*Instructions to follow:* Lay out the records below as a numbered list, starting at the line containing "Loved Ones (185, 82)" and ending at the line containing "Liverpool Vision‘s Kevin McManus (1055, 300)", with both of those lines included and blank lines left out.

━━━━━━━━━━━━━━━━━━━━

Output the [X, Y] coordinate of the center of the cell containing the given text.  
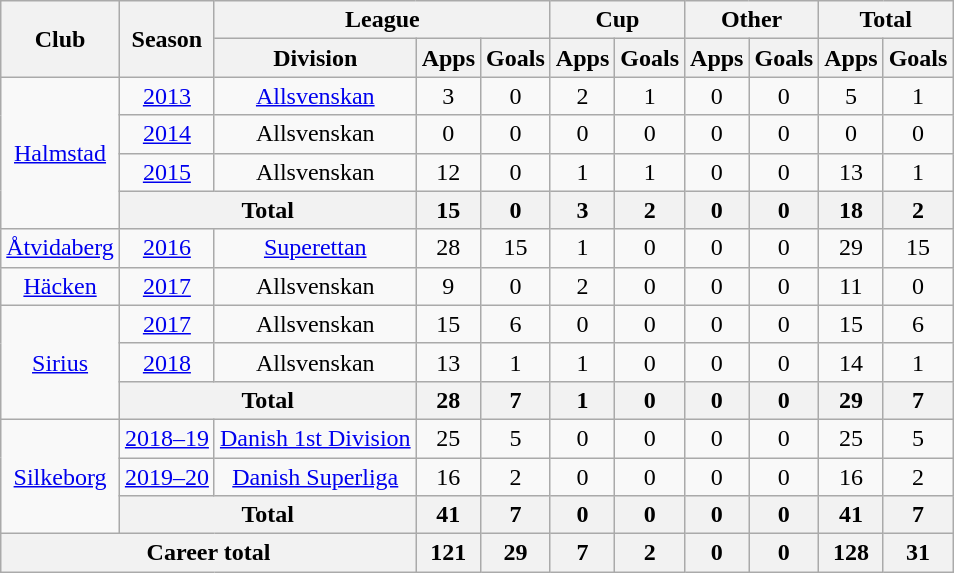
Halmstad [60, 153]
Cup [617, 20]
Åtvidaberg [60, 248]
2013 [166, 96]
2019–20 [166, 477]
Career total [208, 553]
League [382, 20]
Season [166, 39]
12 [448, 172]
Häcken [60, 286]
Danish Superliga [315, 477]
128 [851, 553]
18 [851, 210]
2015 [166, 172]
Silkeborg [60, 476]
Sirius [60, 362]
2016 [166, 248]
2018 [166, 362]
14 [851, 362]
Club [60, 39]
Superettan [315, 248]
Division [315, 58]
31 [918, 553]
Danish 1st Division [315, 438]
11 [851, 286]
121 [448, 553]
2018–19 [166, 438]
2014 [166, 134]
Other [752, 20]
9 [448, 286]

━━━━━━━━━━━━━━━━━━━━

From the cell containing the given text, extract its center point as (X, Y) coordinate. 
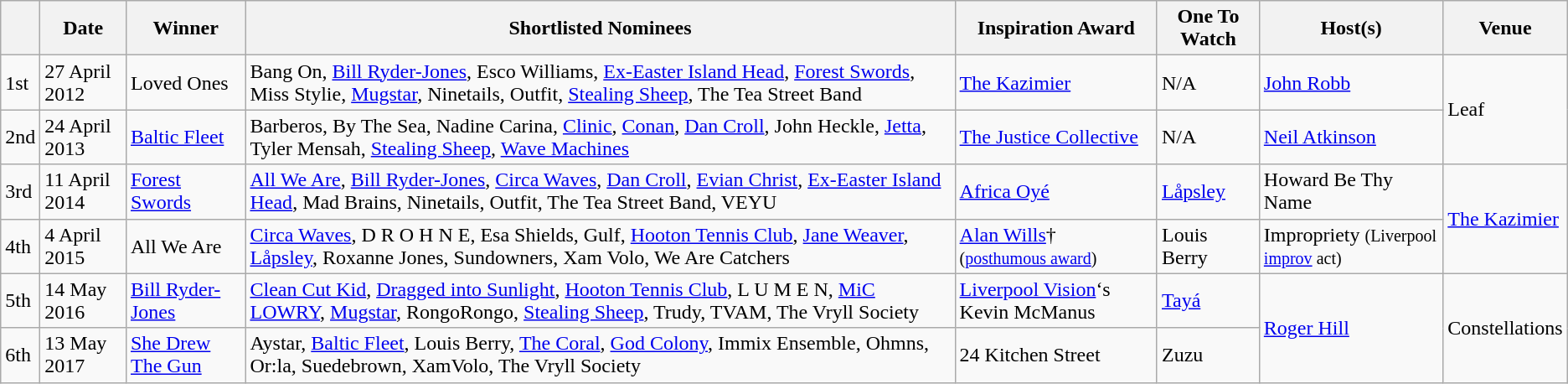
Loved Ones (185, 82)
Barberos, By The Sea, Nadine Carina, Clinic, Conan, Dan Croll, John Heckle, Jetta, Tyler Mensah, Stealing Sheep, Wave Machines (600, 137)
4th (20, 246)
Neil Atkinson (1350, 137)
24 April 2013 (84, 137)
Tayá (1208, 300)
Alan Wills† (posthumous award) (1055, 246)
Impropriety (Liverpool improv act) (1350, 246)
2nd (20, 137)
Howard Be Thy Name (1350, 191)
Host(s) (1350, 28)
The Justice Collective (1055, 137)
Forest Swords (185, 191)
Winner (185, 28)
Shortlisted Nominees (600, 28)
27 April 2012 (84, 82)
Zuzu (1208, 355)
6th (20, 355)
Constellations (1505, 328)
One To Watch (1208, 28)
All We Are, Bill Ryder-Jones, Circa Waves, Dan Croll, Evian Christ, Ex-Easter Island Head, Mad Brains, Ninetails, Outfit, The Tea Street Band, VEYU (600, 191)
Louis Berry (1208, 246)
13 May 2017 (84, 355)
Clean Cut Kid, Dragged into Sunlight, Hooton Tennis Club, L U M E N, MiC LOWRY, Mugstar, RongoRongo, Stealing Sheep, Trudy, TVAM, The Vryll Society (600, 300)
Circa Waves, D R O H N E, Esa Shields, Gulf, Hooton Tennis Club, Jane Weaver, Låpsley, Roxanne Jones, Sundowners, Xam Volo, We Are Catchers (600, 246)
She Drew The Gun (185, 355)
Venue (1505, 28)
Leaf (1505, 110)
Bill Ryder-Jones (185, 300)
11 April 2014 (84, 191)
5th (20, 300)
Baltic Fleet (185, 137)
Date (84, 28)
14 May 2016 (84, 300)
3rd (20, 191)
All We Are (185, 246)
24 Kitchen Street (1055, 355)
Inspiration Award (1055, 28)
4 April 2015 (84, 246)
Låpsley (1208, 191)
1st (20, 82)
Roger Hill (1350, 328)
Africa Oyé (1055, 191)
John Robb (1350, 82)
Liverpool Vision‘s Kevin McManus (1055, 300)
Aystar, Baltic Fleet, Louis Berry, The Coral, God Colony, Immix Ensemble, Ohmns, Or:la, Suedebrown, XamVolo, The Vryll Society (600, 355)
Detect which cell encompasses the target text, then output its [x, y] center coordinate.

━━━━━━━━━━━━━━━━━━━━

*In response:*
1. Loved Ones (185, 82)
2. Barberos, By The Sea, Nadine Carina, Clinic, Conan, Dan Croll, John Heckle, Jetta, Tyler Mensah, Stealing Sheep, Wave Machines (600, 137)
3. 4th (20, 246)
4. Neil Atkinson (1350, 137)
5. 24 April 2013 (84, 137)
6. Tayá (1208, 300)
7. Alan Wills† (posthumous award) (1055, 246)
8. Impropriety (Liverpool improv act) (1350, 246)
9. 2nd (20, 137)
10. Howard Be Thy Name (1350, 191)
11. Host(s) (1350, 28)
12. The Justice Collective (1055, 137)
13. Forest Swords (185, 191)
14. Winner (185, 28)
15. Shortlisted Nominees (600, 28)
16. 27 April 2012 (84, 82)
17. Zuzu (1208, 355)
18. 6th (20, 355)
19. Constellations (1505, 328)
20. One To Watch (1208, 28)
21. All We Are, Bill Ryder-Jones, Circa Waves, Dan Croll, Evian Christ, Ex-Easter Island Head, Mad Brains, Ninetails, Outfit, The Tea Street Band, VEYU (600, 191)
22. Louis Berry (1208, 246)
23. 13 May 2017 (84, 355)
24. Clean Cut Kid, Dragged into Sunlight, Hooton Tennis Club, L U M E N, MiC LOWRY, Mugstar, RongoRongo, Stealing Sheep, Trudy, TVAM, The Vryll Society (600, 300)
25. Circa Waves, D R O H N E, Esa Shields, Gulf, Hooton Tennis Club, Jane Weaver, Låpsley, Roxanne Jones, Sundowners, Xam Volo, We Are Catchers (600, 246)
26. She Drew The Gun (185, 355)
27. Venue (1505, 28)
28. Leaf (1505, 110)
29. Bill Ryder-Jones (185, 300)
30. 11 April 2014 (84, 191)
31. 5th (20, 300)
32. Baltic Fleet (185, 137)
33. Date (84, 28)
34. 14 May 2016 (84, 300)
35. 3rd (20, 191)
36. All We Are (185, 246)
37. 24 Kitchen Street (1055, 355)
38. Inspiration Award (1055, 28)
39. 4 April 2015 (84, 246)
40. Låpsley (1208, 191)
41. 1st (20, 82)
42. Roger Hill (1350, 328)
43. Africa Oyé (1055, 191)
44. John Robb (1350, 82)
45. Liverpool Vision‘s Kevin McManus (1055, 300)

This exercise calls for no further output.